## EXERCISE
Rewrite all of these records, replacing "center" with "midpoint" wherever it occurs and changing nothing else. Omit the pictures from your answer.

## PROVIDED INFORMATION
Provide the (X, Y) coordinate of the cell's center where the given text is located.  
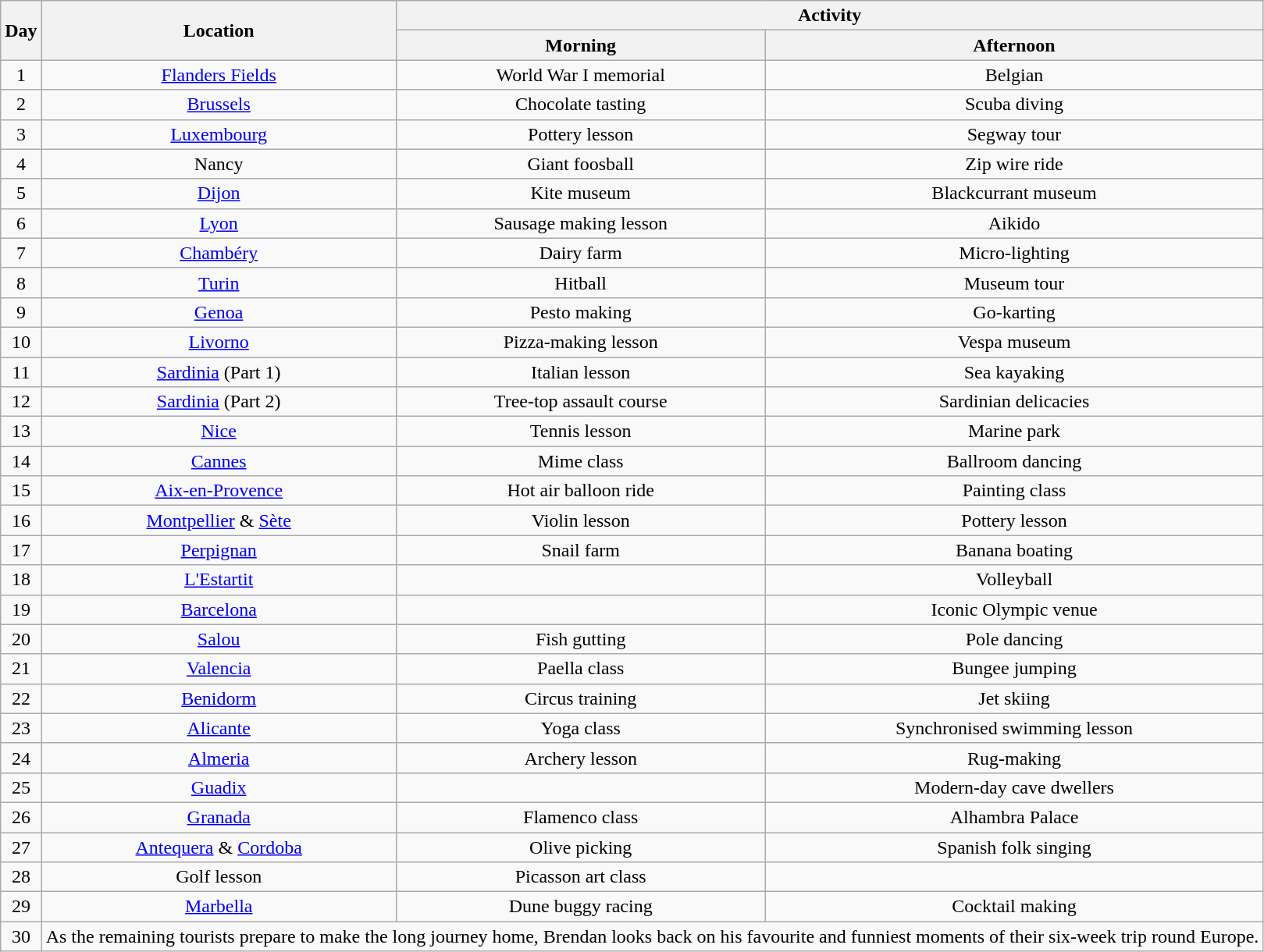
3 (21, 134)
Ballroom dancing (1014, 461)
Iconic Olympic venue (1014, 610)
14 (21, 461)
Micro-lighting (1014, 253)
Turin (219, 283)
21 (21, 669)
Snail farm (581, 550)
10 (21, 342)
Paella class (581, 669)
24 (21, 758)
9 (21, 312)
Aikido (1014, 223)
Chambéry (219, 253)
12 (21, 402)
5 (21, 194)
Cannes (219, 461)
Segway tour (1014, 134)
Scuba diving (1014, 105)
Day (21, 30)
Fish gutting (581, 639)
Cocktail making (1014, 907)
17 (21, 550)
Almeria (219, 758)
Granada (219, 817)
Jet skiing (1014, 699)
Marbella (219, 907)
Genoa (219, 312)
Luxembourg (219, 134)
Chocolate tasting (581, 105)
Tennis lesson (581, 432)
Barcelona (219, 610)
22 (21, 699)
Hot air balloon ride (581, 491)
Spanish folk singing (1014, 847)
Salou (219, 639)
Tree-top assault course (581, 402)
Brussels (219, 105)
7 (21, 253)
15 (21, 491)
Antequera & Cordoba (219, 847)
Pesto making (581, 312)
Valencia (219, 669)
11 (21, 372)
Bungee jumping (1014, 669)
Painting class (1014, 491)
Blackcurrant museum (1014, 194)
Sausage making lesson (581, 223)
Dune buggy racing (581, 907)
Livorno (219, 342)
Afternoon (1014, 45)
Sardinia (Part 1) (219, 372)
28 (21, 878)
Benidorm (219, 699)
Banana boating (1014, 550)
Go-karting (1014, 312)
Alhambra Palace (1014, 817)
Rug-making (1014, 758)
Dairy farm (581, 253)
Alicante (219, 728)
Italian lesson (581, 372)
Giant foosball (581, 164)
Dijon (219, 194)
Archery lesson (581, 758)
Modern-day cave dwellers (1014, 788)
Morning (581, 45)
Aix-en-Provence (219, 491)
30 (21, 937)
Marine park (1014, 432)
25 (21, 788)
Golf lesson (219, 878)
Lyon (219, 223)
Olive picking (581, 847)
Mime class (581, 461)
4 (21, 164)
L'Estartit (219, 580)
World War I memorial (581, 75)
Zip wire ride (1014, 164)
Volleyball (1014, 580)
Guadix (219, 788)
6 (21, 223)
Sardinian delicacies (1014, 402)
Pole dancing (1014, 639)
Violin lesson (581, 521)
Flamenco class (581, 817)
2 (21, 105)
Perpignan (219, 550)
Sea kayaking (1014, 372)
23 (21, 728)
20 (21, 639)
Sardinia (Part 2) (219, 402)
Pizza-making lesson (581, 342)
Flanders Fields (219, 75)
Montpellier & Sète (219, 521)
Vespa museum (1014, 342)
Yoga class (581, 728)
Kite museum (581, 194)
29 (21, 907)
Picasson art class (581, 878)
26 (21, 817)
Circus training (581, 699)
Activity (829, 16)
27 (21, 847)
19 (21, 610)
8 (21, 283)
Nice (219, 432)
Museum tour (1014, 283)
1 (21, 75)
18 (21, 580)
16 (21, 521)
Hitball (581, 283)
Synchronised swimming lesson (1014, 728)
13 (21, 432)
Belgian (1014, 75)
Location (219, 30)
Nancy (219, 164)
Output the (x, y) coordinate of the center of the cell containing the given text.  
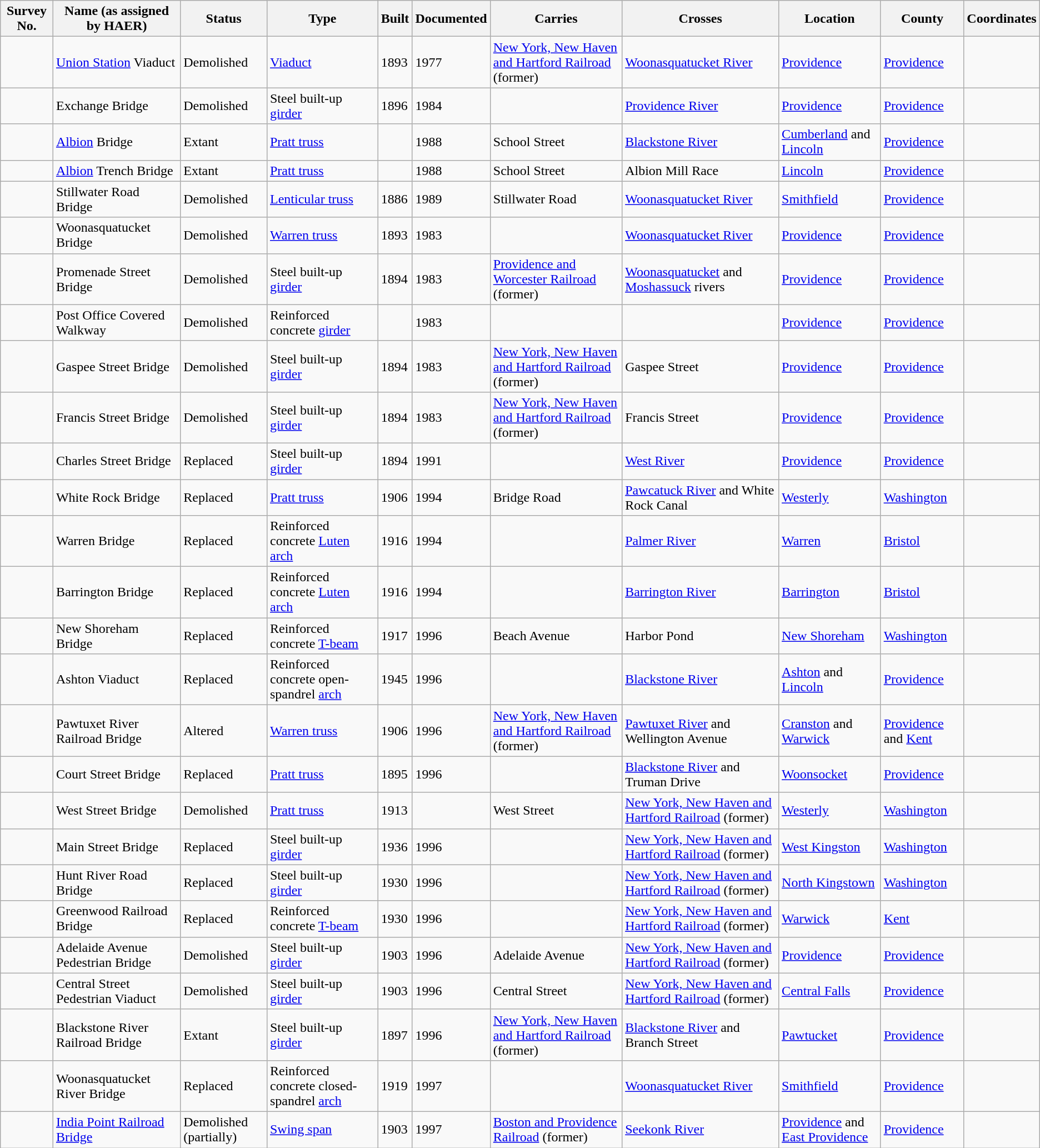
Pawcatuck River and White Rock Canal (701, 497)
Boston and Providence Railroad (former) (556, 1129)
Swing span (322, 1129)
Providence and Worcester Railroad (former) (556, 279)
Blackstone River and Truman Drive (701, 774)
Woonsocket (830, 774)
1897 (395, 1034)
1886 (395, 199)
1984 (451, 106)
Coordinates (1002, 19)
Gaspee Street (701, 366)
Post Office Covered Walkway (117, 322)
Altered (224, 731)
County (922, 19)
Ashton Viaduct (117, 679)
Union Station Viaduct (117, 62)
Crosses (701, 19)
Lincoln (830, 171)
Demolished (partially) (224, 1129)
Bridge Road (556, 497)
Beach Avenue (556, 636)
New Shoreham Bridge (117, 636)
Pawtuxet River Railroad Bridge (117, 731)
Cranston and Warwick (830, 731)
Albion Bridge (117, 142)
Warren (830, 541)
Central Street Pedestrian Viaduct (117, 991)
1991 (451, 461)
Seekonk River (701, 1129)
Carries (556, 19)
Stillwater Road Bridge (117, 199)
Albion Trench Bridge (117, 171)
Location (830, 19)
Central Street (556, 991)
West Kingston (830, 847)
Documented (451, 19)
Warwick (830, 919)
Kent (922, 919)
White Rock Bridge (117, 497)
Pawtuxet River and Wellington Avenue (701, 731)
Built (395, 19)
Promenade Street Bridge (117, 279)
Blackstone River Railroad Bridge (117, 1034)
India Point Railroad Bridge (117, 1129)
Main Street Bridge (117, 847)
Woonasquatucket Bridge (117, 236)
Barrington (830, 592)
Reinforced concrete closed-spandrel arch (322, 1086)
Reinforced concrete girder (322, 322)
Survey No. (27, 19)
Central Falls (830, 991)
Lenticular truss (322, 199)
Francis Street Bridge (117, 417)
1945 (395, 679)
Palmer River (701, 541)
1977 (451, 62)
Adelaide Avenue Pedestrian Bridge (117, 954)
Woonasquatucket River Bridge (117, 1086)
North Kingstown (830, 882)
Warren Bridge (117, 541)
Woonasquatucket and Moshassuck rivers (701, 279)
Type (322, 19)
New Shoreham (830, 636)
Charles Street Bridge (117, 461)
Providence and East Providence (830, 1129)
Blackstone River and Branch Street (701, 1034)
Viaduct (322, 62)
Status (224, 19)
Barrington River (701, 592)
Barrington Bridge (117, 592)
Harbor Pond (701, 636)
Greenwood Railroad Bridge (117, 919)
Pawtucket (830, 1034)
1896 (395, 106)
Francis Street (701, 417)
West Street Bridge (117, 810)
Cumberland and Lincoln (830, 142)
1913 (395, 810)
Albion Mill Race (701, 171)
West Street (556, 810)
1895 (395, 774)
Court Street Bridge (117, 774)
Stillwater Road (556, 199)
1919 (395, 1086)
1917 (395, 636)
Exchange Bridge (117, 106)
Name (as assigned by HAER) (117, 19)
Providence and Kent (922, 731)
Reinforced concrete open-spandrel arch (322, 679)
1989 (451, 199)
Gaspee Street Bridge (117, 366)
1936 (395, 847)
Hunt River Road Bridge (117, 882)
Adelaide Avenue (556, 954)
West River (701, 461)
Ashton and Lincoln (830, 679)
Providence River (701, 106)
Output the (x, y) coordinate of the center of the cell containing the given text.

## RESULT
Provide the (X, Y) coordinate of the cell's midpoint where the given text is located.  
3 (21, 134)
Ballroom dancing (1014, 461)
Iconic Olympic venue (1014, 610)
14 (21, 461)
Micro-lighting (1014, 253)
Turin (219, 283)
21 (21, 669)
Snail farm (581, 550)
10 (21, 342)
Paella class (581, 669)
24 (21, 758)
9 (21, 312)
Aikido (1014, 223)
Chambéry (219, 253)
12 (21, 402)
5 (21, 194)
Cannes (219, 461)
Segway tour (1014, 134)
Scuba diving (1014, 105)
Day (21, 30)
Fish gutting (581, 639)
Cocktail making (1014, 907)
17 (21, 550)
Almeria (219, 758)
Granada (219, 817)
Jet skiing (1014, 699)
Marbella (219, 907)
Genoa (219, 312)
Luxembourg (219, 134)
Chocolate tasting (581, 105)
Tennis lesson (581, 432)
Barcelona (219, 610)
22 (21, 699)
Hot air balloon ride (581, 491)
Spanish folk singing (1014, 847)
Salou (219, 639)
Tree-top assault course (581, 402)
Brussels (219, 105)
7 (21, 253)
15 (21, 491)
Antequera & Cordoba (219, 847)
Pesto making (581, 312)
Valencia (219, 669)
11 (21, 372)
Bungee jumping (1014, 669)
Painting class (1014, 491)
Blackcurrant museum (1014, 194)
Sausage making lesson (581, 223)
Dune buggy racing (581, 907)
Livorno (219, 342)
Afternoon (1014, 45)
Sardinia (Part 1) (219, 372)
28 (21, 878)
Benidorm (219, 699)
Banana boating (1014, 550)
Go-karting (1014, 312)
Alhambra Palace (1014, 817)
Rug-making (1014, 758)
Dairy farm (581, 253)
Alicante (219, 728)
Italian lesson (581, 372)
Giant foosball (581, 164)
Dijon (219, 194)
Archery lesson (581, 758)
Modern-day cave dwellers (1014, 788)
Morning (581, 45)
Aix-en-Provence (219, 491)
30 (21, 937)
Marine park (1014, 432)
25 (21, 788)
Golf lesson (219, 878)
Lyon (219, 223)
Olive picking (581, 847)
Mime class (581, 461)
4 (21, 164)
L'Estartit (219, 580)
World War I memorial (581, 75)
Zip wire ride (1014, 164)
Volleyball (1014, 580)
Guadix (219, 788)
6 (21, 223)
Sardinian delicacies (1014, 402)
Pole dancing (1014, 639)
Violin lesson (581, 521)
Flamenco class (581, 817)
2 (21, 105)
Perpignan (219, 550)
Sea kayaking (1014, 372)
23 (21, 728)
20 (21, 639)
Sardinia (Part 2) (219, 402)
Pizza-making lesson (581, 342)
Flanders Fields (219, 75)
Montpellier & Sète (219, 521)
Vespa museum (1014, 342)
Yoga class (581, 728)
Kite museum (581, 194)
29 (21, 907)
Picasson art class (581, 878)
26 (21, 817)
Circus training (581, 699)
Activity (829, 16)
27 (21, 847)
19 (21, 610)
8 (21, 283)
Nice (219, 432)
Museum tour (1014, 283)
1 (21, 75)
18 (21, 580)
16 (21, 521)
Hitball (581, 283)
Synchronised swimming lesson (1014, 728)
13 (21, 432)
Belgian (1014, 75)
Location (219, 30)
Nancy (219, 164)
Output the (x, y) coordinate of the midpoint of the cell containing the given text.  
Pawcatuck River and White Rock Canal (701, 497)
Boston and Providence Railroad (former) (556, 1129)
Swing span (322, 1129)
Providence and Worcester Railroad (former) (556, 279)
Blackstone River and Truman Drive (701, 774)
Woonsocket (830, 774)
1897 (395, 1034)
1886 (395, 199)
1984 (451, 106)
Coordinates (1002, 19)
Gaspee Street (701, 366)
Post Office Covered Walkway (117, 322)
Altered (224, 731)
County (922, 19)
Ashton Viaduct (117, 679)
Union Station Viaduct (117, 62)
Crosses (701, 19)
Lincoln (830, 171)
Demolished (partially) (224, 1129)
Bridge Road (556, 497)
Beach Avenue (556, 636)
New Shoreham Bridge (117, 636)
Pawtuxet River Railroad Bridge (117, 731)
Cranston and Warwick (830, 731)
Albion Bridge (117, 142)
Warren (830, 541)
Central Street Pedestrian Viaduct (117, 991)
1991 (451, 461)
Seekonk River (701, 1129)
Carries (556, 19)
Stillwater Road Bridge (117, 199)
Albion Trench Bridge (117, 171)
Location (830, 19)
Central Street (556, 991)
West Kingston (830, 847)
Documented (451, 19)
Warwick (830, 919)
Kent (922, 919)
White Rock Bridge (117, 497)
Pawtuxet River and Wellington Avenue (701, 731)
Built (395, 19)
Promenade Street Bridge (117, 279)
Blackstone River Railroad Bridge (117, 1034)
India Point Railroad Bridge (117, 1129)
Main Street Bridge (117, 847)
Woonasquatucket Bridge (117, 236)
Barrington (830, 592)
Reinforced concrete closed-spandrel arch (322, 1086)
Reinforced concrete girder (322, 322)
Survey No. (27, 19)
Central Falls (830, 991)
Lenticular truss (322, 199)
Francis Street Bridge (117, 417)
1945 (395, 679)
Palmer River (701, 541)
1977 (451, 62)
Adelaide Avenue Pedestrian Bridge (117, 954)
Woonasquatucket River Bridge (117, 1086)
North Kingstown (830, 882)
Warren Bridge (117, 541)
Woonasquatucket and Moshassuck rivers (701, 279)
Type (322, 19)
New Shoreham (830, 636)
Charles Street Bridge (117, 461)
Providence and East Providence (830, 1129)
Blackstone River and Branch Street (701, 1034)
Viaduct (322, 62)
Status (224, 19)
Barrington River (701, 592)
Barrington Bridge (117, 592)
Harbor Pond (701, 636)
Greenwood Railroad Bridge (117, 919)
Pawtucket (830, 1034)
1896 (395, 106)
Francis Street (701, 417)
West Street Bridge (117, 810)
Cumberland and Lincoln (830, 142)
1913 (395, 810)
Albion Mill Race (701, 171)
West Street (556, 810)
1895 (395, 774)
Court Street Bridge (117, 774)
Stillwater Road (556, 199)
1919 (395, 1086)
1917 (395, 636)
Exchange Bridge (117, 106)
Name (as assigned by HAER) (117, 19)
Providence and Kent (922, 731)
Reinforced concrete open-spandrel arch (322, 679)
1989 (451, 199)
Gaspee Street Bridge (117, 366)
1936 (395, 847)
Hunt River Road Bridge (117, 882)
Adelaide Avenue (556, 954)
West River (701, 461)
Ashton and Lincoln (830, 679)
Providence River (701, 106)
Output the (x, y) coordinate of the midpoint of the cell containing the given text.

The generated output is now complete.